### [Brief]
Pick out and copy every line below that has the word "brick".

### [Exercise data]
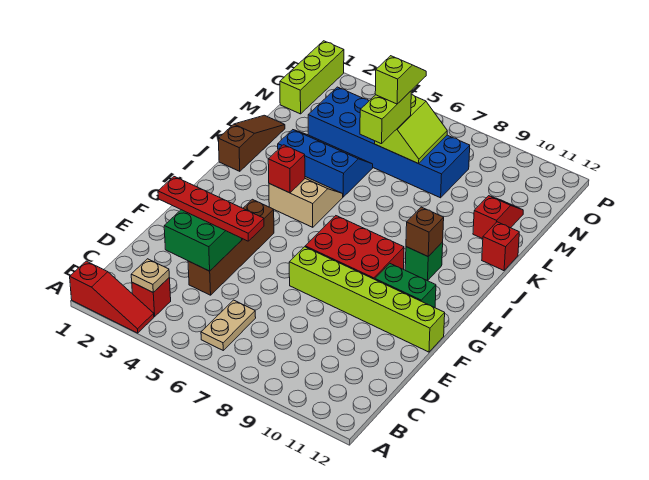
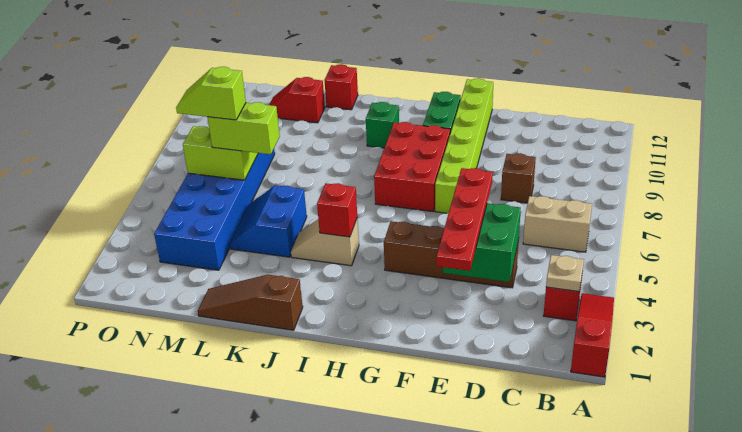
tan plate B6:C6 level 1 -> tan brick B6:C6 level 1
tan slope I4:J5 level 1 top I -> tan slope I4:J4 level 1 top I
brown brick I10 level 2 -> brown brick D8 level 1
blue slope K3:L5 level 1 top K -> blue slope K4:L5 level 1 top K
lime brick N1:P1 level 1 -> none

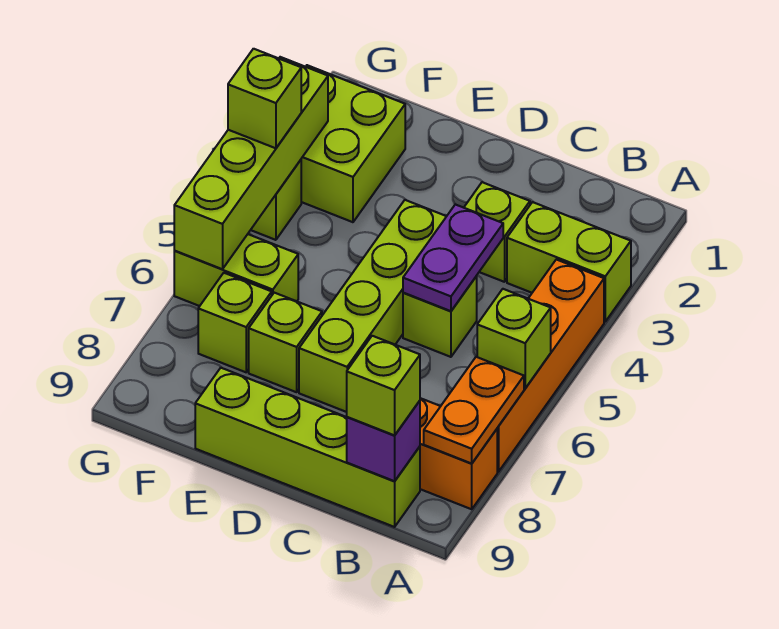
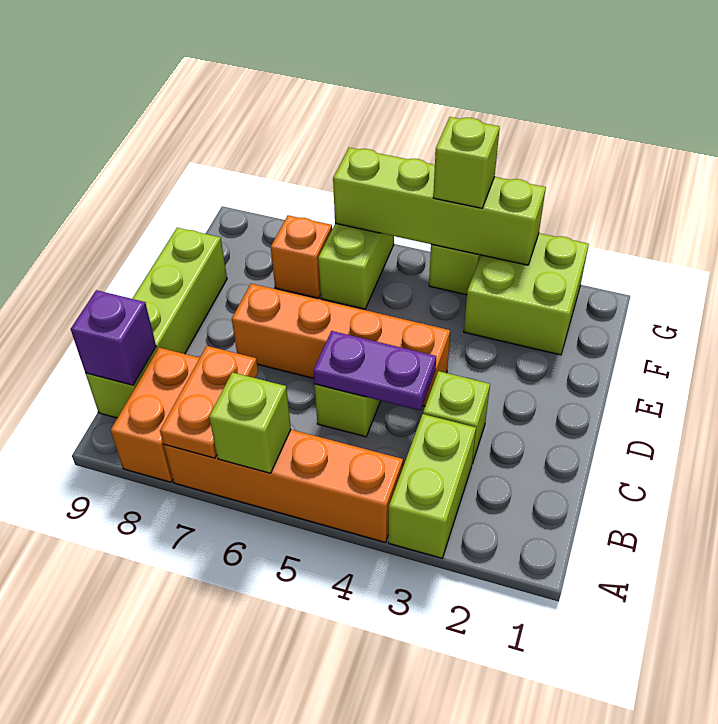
orange plate A7:A8 level 2 -> orange plate A7:B7 level 2
lime brick B9 level 3 -> none
lime brick D4:D7 level 1 -> orange brick D4:D7 level 1
lime brick E7 level 1 -> none
lime brick F7 level 1 -> orange brick F7 level 1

### [Task solution]
tan plate B6:C6 level 1 -> tan brick B6:C6 level 1
brown brick I10 level 2 -> brown brick D8 level 1
lime brick N1:P1 level 1 -> none
lime brick B9 level 3 -> none
lime brick D4:D7 level 1 -> orange brick D4:D7 level 1
lime brick E7 level 1 -> none
lime brick F7 level 1 -> orange brick F7 level 1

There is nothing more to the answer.